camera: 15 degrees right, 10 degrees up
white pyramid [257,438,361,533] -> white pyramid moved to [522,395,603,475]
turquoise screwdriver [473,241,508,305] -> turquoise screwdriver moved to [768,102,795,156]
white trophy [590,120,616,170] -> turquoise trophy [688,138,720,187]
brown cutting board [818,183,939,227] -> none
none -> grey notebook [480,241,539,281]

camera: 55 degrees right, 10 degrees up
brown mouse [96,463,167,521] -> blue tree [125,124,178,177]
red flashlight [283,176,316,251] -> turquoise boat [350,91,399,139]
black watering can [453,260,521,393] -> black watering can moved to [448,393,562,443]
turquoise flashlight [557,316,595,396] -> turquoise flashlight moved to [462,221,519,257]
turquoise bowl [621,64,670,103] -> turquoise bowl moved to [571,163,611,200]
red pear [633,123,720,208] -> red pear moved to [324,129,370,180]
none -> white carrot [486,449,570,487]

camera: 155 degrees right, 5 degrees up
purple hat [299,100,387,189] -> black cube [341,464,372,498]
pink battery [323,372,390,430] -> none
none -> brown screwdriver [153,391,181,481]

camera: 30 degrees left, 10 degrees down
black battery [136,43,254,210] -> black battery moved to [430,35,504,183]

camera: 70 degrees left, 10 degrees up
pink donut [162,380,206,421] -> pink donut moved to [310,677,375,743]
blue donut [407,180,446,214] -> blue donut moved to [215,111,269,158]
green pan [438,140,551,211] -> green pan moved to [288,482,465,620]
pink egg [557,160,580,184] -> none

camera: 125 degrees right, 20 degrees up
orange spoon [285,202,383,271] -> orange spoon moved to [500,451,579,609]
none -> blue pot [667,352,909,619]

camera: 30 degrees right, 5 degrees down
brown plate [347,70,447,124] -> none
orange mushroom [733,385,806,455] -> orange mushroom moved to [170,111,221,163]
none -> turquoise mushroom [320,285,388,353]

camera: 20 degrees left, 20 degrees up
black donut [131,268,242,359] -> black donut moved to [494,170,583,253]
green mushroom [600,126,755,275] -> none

◆ ◆ ◆ ◆ ◆

- _What is being asked_:
The task here is to output the line with "camera: 155 degrees right, 5 degrees up" and all lines after it to the end of the records above, exactly and only those.

- _Answer for this exercise_:
camera: 155 degrees right, 5 degrees up
purple hat [299,100,387,189] -> black cube [341,464,372,498]
pink battery [323,372,390,430] -> none
none -> brown screwdriver [153,391,181,481]

camera: 30 degrees left, 10 degrees down
black battery [136,43,254,210] -> black battery moved to [430,35,504,183]

camera: 70 degrees left, 10 degrees up
pink donut [162,380,206,421] -> pink donut moved to [310,677,375,743]
blue donut [407,180,446,214] -> blue donut moved to [215,111,269,158]
green pan [438,140,551,211] -> green pan moved to [288,482,465,620]
pink egg [557,160,580,184] -> none

camera: 125 degrees right, 20 degrees up
orange spoon [285,202,383,271] -> orange spoon moved to [500,451,579,609]
none -> blue pot [667,352,909,619]

camera: 30 degrees right, 5 degrees down
brown plate [347,70,447,124] -> none
orange mushroom [733,385,806,455] -> orange mushroom moved to [170,111,221,163]
none -> turquoise mushroom [320,285,388,353]

camera: 20 degrees left, 20 degrees up
black donut [131,268,242,359] -> black donut moved to [494,170,583,253]
green mushroom [600,126,755,275] -> none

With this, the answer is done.